* [BRIEF] An exact, complete copy of the entries is what is needed.

* [RECORDS TO USE]
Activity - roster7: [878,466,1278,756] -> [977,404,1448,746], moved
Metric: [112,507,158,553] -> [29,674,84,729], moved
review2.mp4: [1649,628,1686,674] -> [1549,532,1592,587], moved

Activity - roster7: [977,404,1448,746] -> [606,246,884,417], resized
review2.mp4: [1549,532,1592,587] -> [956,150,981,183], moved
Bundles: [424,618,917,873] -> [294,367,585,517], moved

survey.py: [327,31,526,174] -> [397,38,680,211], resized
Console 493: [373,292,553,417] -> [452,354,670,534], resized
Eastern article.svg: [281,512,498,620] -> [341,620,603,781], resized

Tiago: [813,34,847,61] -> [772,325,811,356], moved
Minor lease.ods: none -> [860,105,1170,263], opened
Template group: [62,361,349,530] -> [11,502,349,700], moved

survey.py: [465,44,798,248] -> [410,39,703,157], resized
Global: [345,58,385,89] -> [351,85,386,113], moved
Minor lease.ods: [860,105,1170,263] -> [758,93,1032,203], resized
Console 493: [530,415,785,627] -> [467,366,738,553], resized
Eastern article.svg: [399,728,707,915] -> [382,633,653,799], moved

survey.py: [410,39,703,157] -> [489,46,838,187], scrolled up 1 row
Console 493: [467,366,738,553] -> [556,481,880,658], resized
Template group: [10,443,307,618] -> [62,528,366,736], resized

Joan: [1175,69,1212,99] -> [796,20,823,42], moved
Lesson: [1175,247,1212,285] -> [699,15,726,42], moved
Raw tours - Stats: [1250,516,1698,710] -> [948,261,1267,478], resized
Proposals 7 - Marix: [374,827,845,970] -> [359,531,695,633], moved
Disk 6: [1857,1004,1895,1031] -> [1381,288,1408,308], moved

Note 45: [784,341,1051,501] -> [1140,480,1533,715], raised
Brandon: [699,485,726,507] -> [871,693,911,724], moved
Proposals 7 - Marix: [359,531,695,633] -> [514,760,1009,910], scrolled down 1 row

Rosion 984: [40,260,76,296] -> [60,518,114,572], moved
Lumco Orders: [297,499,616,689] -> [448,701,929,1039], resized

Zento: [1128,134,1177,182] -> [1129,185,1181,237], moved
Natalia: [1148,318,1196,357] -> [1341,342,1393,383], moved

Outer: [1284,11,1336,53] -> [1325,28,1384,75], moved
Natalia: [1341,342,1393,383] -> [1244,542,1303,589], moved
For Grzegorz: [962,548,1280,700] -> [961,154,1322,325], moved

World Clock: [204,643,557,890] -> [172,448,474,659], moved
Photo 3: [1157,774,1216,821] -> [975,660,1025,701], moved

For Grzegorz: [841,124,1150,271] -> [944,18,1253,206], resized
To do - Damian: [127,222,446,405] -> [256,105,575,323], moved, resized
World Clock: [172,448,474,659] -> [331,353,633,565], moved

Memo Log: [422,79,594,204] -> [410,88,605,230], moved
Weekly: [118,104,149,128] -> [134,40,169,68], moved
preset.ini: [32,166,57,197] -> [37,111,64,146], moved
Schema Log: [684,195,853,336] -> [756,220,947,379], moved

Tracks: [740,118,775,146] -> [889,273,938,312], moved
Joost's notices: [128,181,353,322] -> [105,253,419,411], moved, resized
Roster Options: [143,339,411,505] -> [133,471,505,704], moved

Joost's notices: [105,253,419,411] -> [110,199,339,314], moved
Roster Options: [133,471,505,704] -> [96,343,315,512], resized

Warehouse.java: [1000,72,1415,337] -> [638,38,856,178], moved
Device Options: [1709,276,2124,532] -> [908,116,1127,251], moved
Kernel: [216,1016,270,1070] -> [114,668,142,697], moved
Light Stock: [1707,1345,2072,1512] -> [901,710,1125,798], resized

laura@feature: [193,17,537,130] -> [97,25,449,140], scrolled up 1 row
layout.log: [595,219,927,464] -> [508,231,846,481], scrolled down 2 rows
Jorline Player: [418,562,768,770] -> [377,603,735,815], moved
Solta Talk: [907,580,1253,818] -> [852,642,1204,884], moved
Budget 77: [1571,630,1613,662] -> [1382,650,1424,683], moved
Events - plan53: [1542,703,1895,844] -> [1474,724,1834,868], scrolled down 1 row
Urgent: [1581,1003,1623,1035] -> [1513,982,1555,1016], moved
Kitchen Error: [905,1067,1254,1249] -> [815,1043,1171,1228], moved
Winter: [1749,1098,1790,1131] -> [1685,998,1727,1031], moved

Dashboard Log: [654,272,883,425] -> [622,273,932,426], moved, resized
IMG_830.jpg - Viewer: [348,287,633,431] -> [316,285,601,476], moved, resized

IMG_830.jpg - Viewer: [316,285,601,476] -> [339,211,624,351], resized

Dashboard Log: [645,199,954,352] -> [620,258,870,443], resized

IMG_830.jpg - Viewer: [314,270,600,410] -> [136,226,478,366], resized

* [WRITTEN RESPONSE]
Activity - roster7: [878,466,1278,756] -> [977,404,1448,746], moved
Metric: [112,507,158,553] -> [29,674,84,729], moved
review2.mp4: [1649,628,1686,674] -> [1549,532,1592,587], moved

Activity - roster7: [977,404,1448,746] -> [606,246,884,417], resized
review2.mp4: [1549,532,1592,587] -> [956,150,981,183], moved
Bundles: [424,618,917,873] -> [294,367,585,517], moved

survey.py: [327,31,526,174] -> [397,38,680,211], resized
Console 493: [373,292,553,417] -> [452,354,670,534], resized
Eastern article.svg: [281,512,498,620] -> [341,620,603,781], resized

Tiago: [813,34,847,61] -> [772,325,811,356], moved
Minor lease.ods: none -> [860,105,1170,263], opened
Template group: [62,361,349,530] -> [11,502,349,700], moved

survey.py: [465,44,798,248] -> [410,39,703,157], resized
Global: [345,58,385,89] -> [351,85,386,113], moved
Minor lease.ods: [860,105,1170,263] -> [758,93,1032,203], resized
Console 493: [530,415,785,627] -> [467,366,738,553], resized
Eastern article.svg: [399,728,707,915] -> [382,633,653,799], moved

survey.py: [410,39,703,157] -> [489,46,838,187], scrolled up 1 row
Console 493: [467,366,738,553] -> [556,481,880,658], resized
Template group: [10,443,307,618] -> [62,528,366,736], resized

Joan: [1175,69,1212,99] -> [796,20,823,42], moved
Lesson: [1175,247,1212,285] -> [699,15,726,42], moved
Raw tours - Stats: [1250,516,1698,710] -> [948,261,1267,478], resized
Proposals 7 - Marix: [374,827,845,970] -> [359,531,695,633], moved
Disk 6: [1857,1004,1895,1031] -> [1381,288,1408,308], moved

Note 45: [784,341,1051,501] -> [1140,480,1533,715], raised
Brandon: [699,485,726,507] -> [871,693,911,724], moved
Proposals 7 - Marix: [359,531,695,633] -> [514,760,1009,910], scrolled down 1 row

Rosion 984: [40,260,76,296] -> [60,518,114,572], moved
Lumco Orders: [297,499,616,689] -> [448,701,929,1039], resized

Zento: [1128,134,1177,182] -> [1129,185,1181,237], moved
Natalia: [1148,318,1196,357] -> [1341,342,1393,383], moved

Outer: [1284,11,1336,53] -> [1325,28,1384,75], moved
Natalia: [1341,342,1393,383] -> [1244,542,1303,589], moved
For Grzegorz: [962,548,1280,700] -> [961,154,1322,325], moved

World Clock: [204,643,557,890] -> [172,448,474,659], moved
Photo 3: [1157,774,1216,821] -> [975,660,1025,701], moved

For Grzegorz: [841,124,1150,271] -> [944,18,1253,206], resized
To do - Damian: [127,222,446,405] -> [256,105,575,323], moved, resized
World Clock: [172,448,474,659] -> [331,353,633,565], moved

Memo Log: [422,79,594,204] -> [410,88,605,230], moved
Weekly: [118,104,149,128] -> [134,40,169,68], moved
preset.ini: [32,166,57,197] -> [37,111,64,146], moved
Schema Log: [684,195,853,336] -> [756,220,947,379], moved

Tracks: [740,118,775,146] -> [889,273,938,312], moved
Joost's notices: [128,181,353,322] -> [105,253,419,411], moved, resized
Roster Options: [143,339,411,505] -> [133,471,505,704], moved

Joost's notices: [105,253,419,411] -> [110,199,339,314], moved
Roster Options: [133,471,505,704] -> [96,343,315,512], resized

Warehouse.java: [1000,72,1415,337] -> [638,38,856,178], moved
Device Options: [1709,276,2124,532] -> [908,116,1127,251], moved
Kernel: [216,1016,270,1070] -> [114,668,142,697], moved
Light Stock: [1707,1345,2072,1512] -> [901,710,1125,798], resized

laura@feature: [193,17,537,130] -> [97,25,449,140], scrolled up 1 row
layout.log: [595,219,927,464] -> [508,231,846,481], scrolled down 2 rows
Jorline Player: [418,562,768,770] -> [377,603,735,815], moved
Solta Talk: [907,580,1253,818] -> [852,642,1204,884], moved
Budget 77: [1571,630,1613,662] -> [1382,650,1424,683], moved
Events - plan53: [1542,703,1895,844] -> [1474,724,1834,868], scrolled down 1 row
Urgent: [1581,1003,1623,1035] -> [1513,982,1555,1016], moved
Kitchen Error: [905,1067,1254,1249] -> [815,1043,1171,1228], moved
Winter: [1749,1098,1790,1131] -> [1685,998,1727,1031], moved

Dashboard Log: [654,272,883,425] -> [622,273,932,426], moved, resized
IMG_830.jpg - Viewer: [348,287,633,431] -> [316,285,601,476], moved, resized

IMG_830.jpg - Viewer: [316,285,601,476] -> [339,211,624,351], resized

Dashboard Log: [645,199,954,352] -> [620,258,870,443], resized

IMG_830.jpg - Viewer: [314,270,600,410] -> [136,226,478,366], resized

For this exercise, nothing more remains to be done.